Exercise description:
In the records below, find the line holding "LIGHT pin VCC: 5V -> 3V3" and the line holding "SONAR pin ECHO: D7 -> D4". Set down both, with every line between them, exactly.

Material to process:
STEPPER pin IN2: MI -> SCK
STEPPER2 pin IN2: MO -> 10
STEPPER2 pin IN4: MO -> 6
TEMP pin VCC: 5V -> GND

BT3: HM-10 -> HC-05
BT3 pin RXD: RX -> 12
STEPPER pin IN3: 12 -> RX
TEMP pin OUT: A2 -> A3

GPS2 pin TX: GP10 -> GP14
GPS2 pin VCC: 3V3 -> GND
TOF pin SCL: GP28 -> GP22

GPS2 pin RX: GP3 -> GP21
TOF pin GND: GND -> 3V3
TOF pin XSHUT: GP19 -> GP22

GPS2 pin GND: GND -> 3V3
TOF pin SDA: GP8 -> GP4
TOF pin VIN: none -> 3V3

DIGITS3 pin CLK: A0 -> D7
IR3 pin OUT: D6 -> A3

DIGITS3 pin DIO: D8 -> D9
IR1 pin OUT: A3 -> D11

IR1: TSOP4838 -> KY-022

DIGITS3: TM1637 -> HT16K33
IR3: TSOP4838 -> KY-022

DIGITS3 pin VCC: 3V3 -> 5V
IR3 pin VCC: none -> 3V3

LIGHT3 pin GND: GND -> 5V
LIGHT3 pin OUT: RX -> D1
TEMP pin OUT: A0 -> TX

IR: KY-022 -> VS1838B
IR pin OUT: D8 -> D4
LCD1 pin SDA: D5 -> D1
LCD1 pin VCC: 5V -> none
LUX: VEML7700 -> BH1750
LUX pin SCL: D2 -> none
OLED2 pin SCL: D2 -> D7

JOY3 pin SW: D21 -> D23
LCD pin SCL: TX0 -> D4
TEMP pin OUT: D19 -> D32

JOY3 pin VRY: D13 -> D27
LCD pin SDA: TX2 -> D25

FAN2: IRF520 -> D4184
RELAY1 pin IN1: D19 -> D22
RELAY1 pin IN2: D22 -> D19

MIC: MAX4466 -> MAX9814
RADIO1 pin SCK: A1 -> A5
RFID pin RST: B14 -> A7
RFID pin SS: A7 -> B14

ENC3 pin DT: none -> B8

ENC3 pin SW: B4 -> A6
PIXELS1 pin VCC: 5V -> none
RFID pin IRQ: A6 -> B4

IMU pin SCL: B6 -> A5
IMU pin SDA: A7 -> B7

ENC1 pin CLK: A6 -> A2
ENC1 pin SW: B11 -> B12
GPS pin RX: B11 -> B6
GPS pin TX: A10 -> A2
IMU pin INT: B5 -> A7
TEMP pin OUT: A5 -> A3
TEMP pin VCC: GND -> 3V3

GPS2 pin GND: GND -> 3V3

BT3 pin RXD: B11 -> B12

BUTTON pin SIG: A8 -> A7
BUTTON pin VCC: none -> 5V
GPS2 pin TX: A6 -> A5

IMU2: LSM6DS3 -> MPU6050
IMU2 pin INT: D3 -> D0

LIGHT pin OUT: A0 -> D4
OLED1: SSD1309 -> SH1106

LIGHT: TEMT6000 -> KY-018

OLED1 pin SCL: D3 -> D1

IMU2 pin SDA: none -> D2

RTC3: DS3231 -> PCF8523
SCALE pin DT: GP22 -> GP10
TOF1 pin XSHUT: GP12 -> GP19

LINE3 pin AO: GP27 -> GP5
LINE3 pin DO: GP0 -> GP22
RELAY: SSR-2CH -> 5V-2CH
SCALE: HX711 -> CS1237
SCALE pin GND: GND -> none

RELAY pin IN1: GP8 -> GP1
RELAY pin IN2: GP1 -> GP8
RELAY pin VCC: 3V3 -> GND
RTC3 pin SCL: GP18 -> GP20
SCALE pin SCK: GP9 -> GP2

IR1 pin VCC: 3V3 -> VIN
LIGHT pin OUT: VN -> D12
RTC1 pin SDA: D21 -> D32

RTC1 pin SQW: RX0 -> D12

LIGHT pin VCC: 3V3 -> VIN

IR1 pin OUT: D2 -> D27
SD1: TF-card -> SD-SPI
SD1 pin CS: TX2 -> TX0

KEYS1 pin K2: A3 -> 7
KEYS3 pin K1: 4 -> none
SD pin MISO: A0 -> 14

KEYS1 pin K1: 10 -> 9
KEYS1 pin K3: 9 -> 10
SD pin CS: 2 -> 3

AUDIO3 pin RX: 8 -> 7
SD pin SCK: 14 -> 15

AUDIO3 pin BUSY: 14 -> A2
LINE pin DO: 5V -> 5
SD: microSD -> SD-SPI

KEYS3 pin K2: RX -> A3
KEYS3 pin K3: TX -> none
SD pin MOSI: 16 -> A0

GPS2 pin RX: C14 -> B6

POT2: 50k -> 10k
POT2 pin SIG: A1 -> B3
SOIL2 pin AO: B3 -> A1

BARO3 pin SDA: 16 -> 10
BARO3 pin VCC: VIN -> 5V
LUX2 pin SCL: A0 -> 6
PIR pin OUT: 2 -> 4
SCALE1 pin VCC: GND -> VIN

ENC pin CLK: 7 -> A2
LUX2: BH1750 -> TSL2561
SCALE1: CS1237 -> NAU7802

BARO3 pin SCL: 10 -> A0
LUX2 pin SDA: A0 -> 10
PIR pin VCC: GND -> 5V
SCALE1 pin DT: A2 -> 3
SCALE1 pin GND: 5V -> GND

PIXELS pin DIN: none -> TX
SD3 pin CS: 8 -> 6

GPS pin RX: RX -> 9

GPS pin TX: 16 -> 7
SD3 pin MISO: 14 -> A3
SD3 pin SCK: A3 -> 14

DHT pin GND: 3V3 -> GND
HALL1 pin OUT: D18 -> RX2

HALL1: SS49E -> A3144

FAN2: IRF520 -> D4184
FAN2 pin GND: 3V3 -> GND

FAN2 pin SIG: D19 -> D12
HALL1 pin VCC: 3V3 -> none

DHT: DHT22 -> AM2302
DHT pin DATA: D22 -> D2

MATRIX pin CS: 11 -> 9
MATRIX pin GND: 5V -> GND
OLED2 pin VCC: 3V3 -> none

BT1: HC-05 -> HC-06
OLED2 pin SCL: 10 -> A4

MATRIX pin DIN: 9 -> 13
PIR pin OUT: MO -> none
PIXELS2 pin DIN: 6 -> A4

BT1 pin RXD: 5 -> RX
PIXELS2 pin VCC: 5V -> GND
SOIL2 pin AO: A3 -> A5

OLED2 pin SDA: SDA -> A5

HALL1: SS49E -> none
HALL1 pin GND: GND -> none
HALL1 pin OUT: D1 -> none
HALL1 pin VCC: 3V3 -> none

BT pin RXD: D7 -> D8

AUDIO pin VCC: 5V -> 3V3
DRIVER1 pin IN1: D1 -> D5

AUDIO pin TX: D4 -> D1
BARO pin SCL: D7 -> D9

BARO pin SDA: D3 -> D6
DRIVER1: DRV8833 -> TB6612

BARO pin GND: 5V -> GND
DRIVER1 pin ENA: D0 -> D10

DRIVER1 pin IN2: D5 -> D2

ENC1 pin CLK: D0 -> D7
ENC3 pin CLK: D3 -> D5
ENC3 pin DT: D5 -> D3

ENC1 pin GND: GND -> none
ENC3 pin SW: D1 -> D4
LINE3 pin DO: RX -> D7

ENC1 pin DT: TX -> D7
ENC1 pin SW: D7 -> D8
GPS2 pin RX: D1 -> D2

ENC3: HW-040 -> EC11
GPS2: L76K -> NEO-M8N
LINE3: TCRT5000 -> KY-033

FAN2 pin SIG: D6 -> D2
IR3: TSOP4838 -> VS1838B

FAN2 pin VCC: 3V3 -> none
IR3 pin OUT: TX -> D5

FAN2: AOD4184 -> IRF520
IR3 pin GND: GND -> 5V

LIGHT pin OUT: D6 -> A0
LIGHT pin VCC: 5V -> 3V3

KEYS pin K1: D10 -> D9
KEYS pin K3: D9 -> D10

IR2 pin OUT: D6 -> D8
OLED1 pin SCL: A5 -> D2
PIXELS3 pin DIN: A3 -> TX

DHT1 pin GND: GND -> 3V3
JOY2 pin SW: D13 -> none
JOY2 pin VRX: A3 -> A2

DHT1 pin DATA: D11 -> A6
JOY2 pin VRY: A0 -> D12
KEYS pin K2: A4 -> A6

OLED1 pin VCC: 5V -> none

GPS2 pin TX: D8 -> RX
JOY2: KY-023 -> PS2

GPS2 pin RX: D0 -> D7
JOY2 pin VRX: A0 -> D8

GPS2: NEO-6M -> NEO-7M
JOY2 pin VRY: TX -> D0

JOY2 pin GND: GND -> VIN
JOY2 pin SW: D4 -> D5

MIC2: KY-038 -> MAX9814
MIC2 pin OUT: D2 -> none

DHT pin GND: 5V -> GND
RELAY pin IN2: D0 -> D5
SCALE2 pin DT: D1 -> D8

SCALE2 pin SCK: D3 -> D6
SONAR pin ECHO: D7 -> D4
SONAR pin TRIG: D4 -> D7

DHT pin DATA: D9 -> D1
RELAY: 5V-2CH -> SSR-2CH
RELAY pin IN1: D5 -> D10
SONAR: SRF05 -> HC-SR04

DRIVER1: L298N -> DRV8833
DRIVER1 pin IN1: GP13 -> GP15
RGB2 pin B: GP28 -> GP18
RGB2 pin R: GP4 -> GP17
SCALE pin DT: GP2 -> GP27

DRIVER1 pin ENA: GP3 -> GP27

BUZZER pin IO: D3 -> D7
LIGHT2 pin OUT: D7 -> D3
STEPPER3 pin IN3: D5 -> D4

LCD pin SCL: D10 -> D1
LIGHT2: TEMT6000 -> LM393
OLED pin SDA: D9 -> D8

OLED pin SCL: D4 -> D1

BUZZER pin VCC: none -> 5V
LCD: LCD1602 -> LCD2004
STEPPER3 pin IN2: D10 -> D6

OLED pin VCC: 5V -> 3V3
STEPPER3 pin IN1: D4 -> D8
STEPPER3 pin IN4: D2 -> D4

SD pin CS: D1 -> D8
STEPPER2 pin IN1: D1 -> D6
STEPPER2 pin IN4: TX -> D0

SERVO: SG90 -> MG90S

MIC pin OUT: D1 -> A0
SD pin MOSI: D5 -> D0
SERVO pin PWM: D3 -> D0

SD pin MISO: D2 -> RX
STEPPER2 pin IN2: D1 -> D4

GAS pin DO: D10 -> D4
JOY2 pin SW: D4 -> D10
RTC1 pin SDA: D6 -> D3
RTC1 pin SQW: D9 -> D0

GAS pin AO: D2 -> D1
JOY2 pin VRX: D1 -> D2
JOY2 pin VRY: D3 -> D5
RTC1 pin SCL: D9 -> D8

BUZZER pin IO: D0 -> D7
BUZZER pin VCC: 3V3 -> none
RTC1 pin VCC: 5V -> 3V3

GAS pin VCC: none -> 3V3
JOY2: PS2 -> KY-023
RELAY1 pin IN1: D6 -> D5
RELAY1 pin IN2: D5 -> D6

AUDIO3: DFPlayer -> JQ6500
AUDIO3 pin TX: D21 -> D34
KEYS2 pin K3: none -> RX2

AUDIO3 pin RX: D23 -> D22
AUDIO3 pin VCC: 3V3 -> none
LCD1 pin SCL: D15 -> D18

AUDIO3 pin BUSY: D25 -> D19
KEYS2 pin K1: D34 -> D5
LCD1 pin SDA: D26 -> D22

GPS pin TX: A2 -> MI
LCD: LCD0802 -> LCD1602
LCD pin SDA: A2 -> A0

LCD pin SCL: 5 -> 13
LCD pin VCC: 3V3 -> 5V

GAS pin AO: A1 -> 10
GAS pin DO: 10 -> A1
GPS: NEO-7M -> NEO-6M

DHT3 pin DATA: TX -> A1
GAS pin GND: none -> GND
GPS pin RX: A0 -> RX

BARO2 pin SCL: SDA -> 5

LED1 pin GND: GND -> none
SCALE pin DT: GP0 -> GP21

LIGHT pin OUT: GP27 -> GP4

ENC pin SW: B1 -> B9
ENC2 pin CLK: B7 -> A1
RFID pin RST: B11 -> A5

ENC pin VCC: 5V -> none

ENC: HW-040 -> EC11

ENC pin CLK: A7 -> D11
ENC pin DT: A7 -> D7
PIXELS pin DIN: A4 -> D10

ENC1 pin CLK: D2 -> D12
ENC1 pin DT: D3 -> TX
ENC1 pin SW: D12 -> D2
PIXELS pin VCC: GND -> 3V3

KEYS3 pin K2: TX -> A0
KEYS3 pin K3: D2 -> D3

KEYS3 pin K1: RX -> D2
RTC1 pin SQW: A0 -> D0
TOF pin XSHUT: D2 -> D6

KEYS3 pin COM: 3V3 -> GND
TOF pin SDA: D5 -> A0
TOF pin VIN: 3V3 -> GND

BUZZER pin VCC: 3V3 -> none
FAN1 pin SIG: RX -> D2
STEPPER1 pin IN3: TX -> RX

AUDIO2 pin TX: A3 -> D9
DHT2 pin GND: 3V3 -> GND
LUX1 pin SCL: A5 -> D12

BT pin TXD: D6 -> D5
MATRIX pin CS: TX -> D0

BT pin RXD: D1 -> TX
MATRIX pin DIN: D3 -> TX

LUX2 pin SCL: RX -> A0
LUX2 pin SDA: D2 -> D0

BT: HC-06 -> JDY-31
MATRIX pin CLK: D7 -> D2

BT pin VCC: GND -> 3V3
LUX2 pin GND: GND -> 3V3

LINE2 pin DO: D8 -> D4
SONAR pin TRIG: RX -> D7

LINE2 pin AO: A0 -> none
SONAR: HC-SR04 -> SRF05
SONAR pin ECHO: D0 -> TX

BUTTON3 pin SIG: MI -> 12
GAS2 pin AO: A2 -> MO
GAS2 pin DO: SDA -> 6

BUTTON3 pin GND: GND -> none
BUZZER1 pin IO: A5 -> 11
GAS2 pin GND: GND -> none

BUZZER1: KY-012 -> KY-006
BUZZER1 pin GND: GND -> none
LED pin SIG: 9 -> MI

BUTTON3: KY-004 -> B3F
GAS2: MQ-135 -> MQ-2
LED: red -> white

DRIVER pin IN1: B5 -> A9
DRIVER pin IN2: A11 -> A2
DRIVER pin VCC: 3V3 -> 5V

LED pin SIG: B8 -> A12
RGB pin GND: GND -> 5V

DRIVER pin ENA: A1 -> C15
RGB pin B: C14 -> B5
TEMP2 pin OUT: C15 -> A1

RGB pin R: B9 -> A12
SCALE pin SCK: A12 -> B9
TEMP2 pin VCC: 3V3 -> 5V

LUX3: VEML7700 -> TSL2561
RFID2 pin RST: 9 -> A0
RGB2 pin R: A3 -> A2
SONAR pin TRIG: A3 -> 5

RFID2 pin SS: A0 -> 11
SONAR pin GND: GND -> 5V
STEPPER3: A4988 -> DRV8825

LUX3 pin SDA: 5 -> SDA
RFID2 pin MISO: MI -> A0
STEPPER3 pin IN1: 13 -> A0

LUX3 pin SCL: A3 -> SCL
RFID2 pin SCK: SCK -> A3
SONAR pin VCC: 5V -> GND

Solution to this task:
LIGHT pin VCC: 5V -> 3V3

KEYS pin K1: D10 -> D9
KEYS pin K3: D9 -> D10

IR2 pin OUT: D6 -> D8
OLED1 pin SCL: A5 -> D2
PIXELS3 pin DIN: A3 -> TX

DHT1 pin GND: GND -> 3V3
JOY2 pin SW: D13 -> none
JOY2 pin VRX: A3 -> A2

DHT1 pin DATA: D11 -> A6
JOY2 pin VRY: A0 -> D12
KEYS pin K2: A4 -> A6

OLED1 pin VCC: 5V -> none

GPS2 pin TX: D8 -> RX
JOY2: KY-023 -> PS2

GPS2 pin RX: D0 -> D7
JOY2 pin VRX: A0 -> D8

GPS2: NEO-6M -> NEO-7M
JOY2 pin VRY: TX -> D0

JOY2 pin GND: GND -> VIN
JOY2 pin SW: D4 -> D5

MIC2: KY-038 -> MAX9814
MIC2 pin OUT: D2 -> none

DHT pin GND: 5V -> GND
RELAY pin IN2: D0 -> D5
SCALE2 pin DT: D1 -> D8

SCALE2 pin SCK: D3 -> D6
SONAR pin ECHO: D7 -> D4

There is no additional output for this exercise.